Reproduce only what runs from the line containing "purple car: 2 -> 1" to the line containing "white trophy: 5 -> 6" in the records below, inclusive. Keep it exact, and keep the pictures out.

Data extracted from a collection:
=== Begin Enclosure ===

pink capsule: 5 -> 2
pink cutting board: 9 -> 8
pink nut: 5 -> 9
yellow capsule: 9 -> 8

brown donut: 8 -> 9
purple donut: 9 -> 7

=== End Enclosure ===
=== Begin Enclosure ===

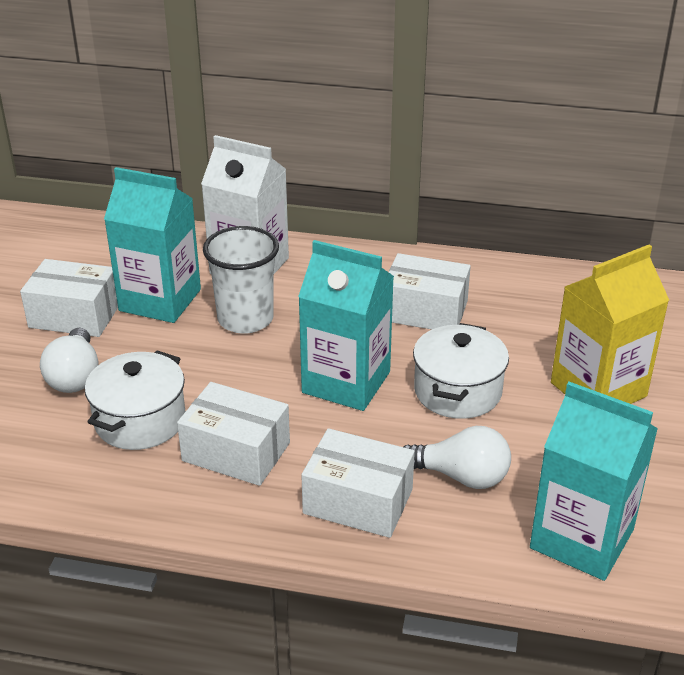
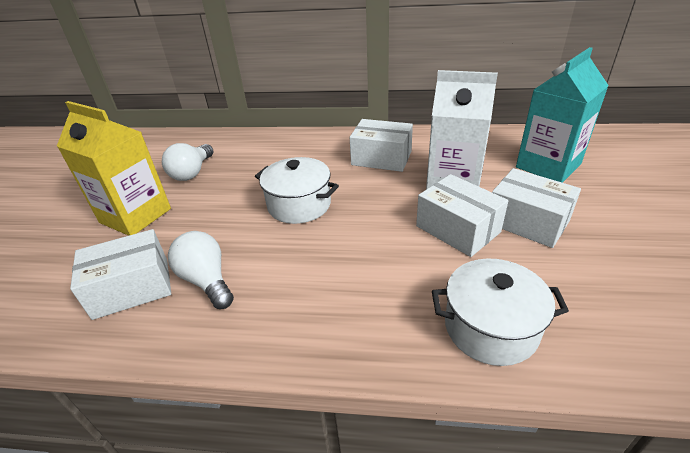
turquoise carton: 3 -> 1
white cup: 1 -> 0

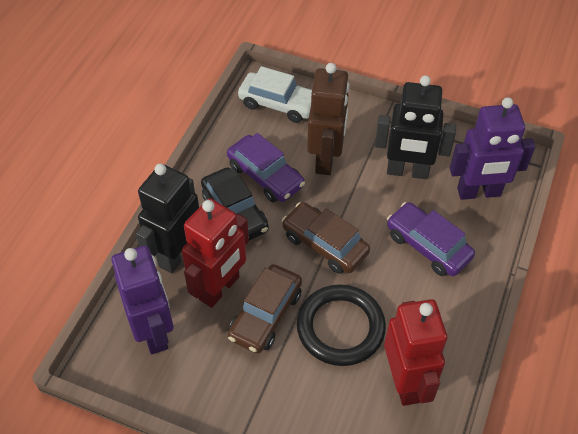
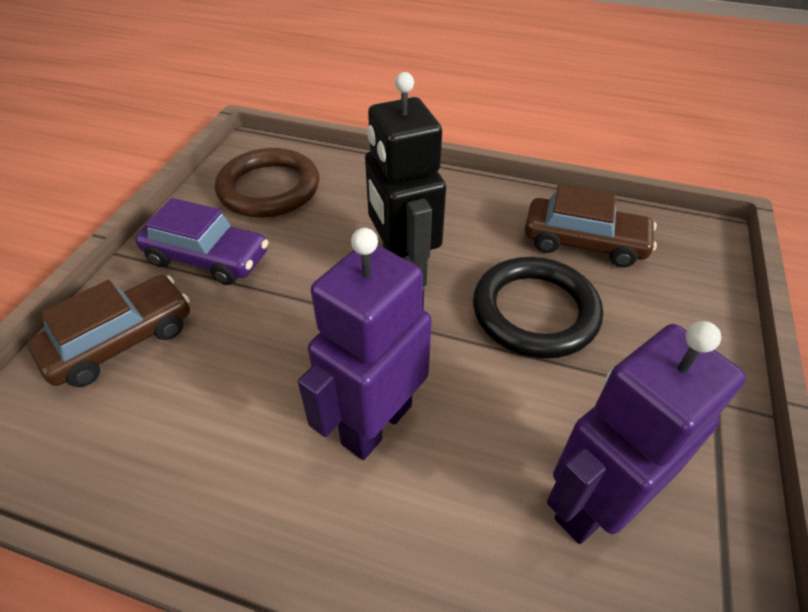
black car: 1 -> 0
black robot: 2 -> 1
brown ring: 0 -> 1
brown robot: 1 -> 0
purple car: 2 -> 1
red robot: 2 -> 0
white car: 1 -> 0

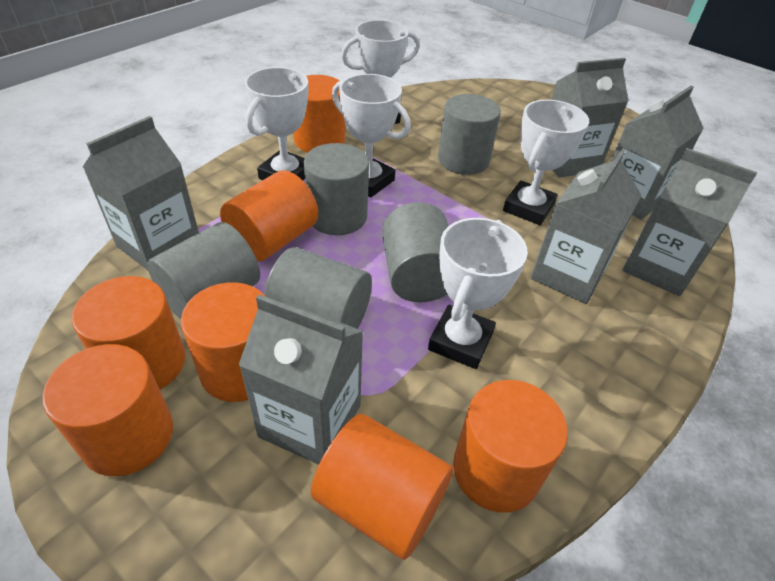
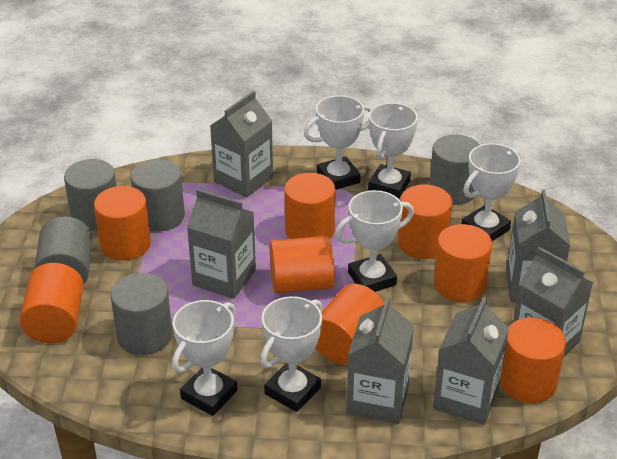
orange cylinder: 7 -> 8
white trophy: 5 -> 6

=== End Enclosure ===

Answer for this exercise>
purple car: 2 -> 1
red robot: 2 -> 0
white car: 1 -> 0

orange cylinder: 7 -> 8
white trophy: 5 -> 6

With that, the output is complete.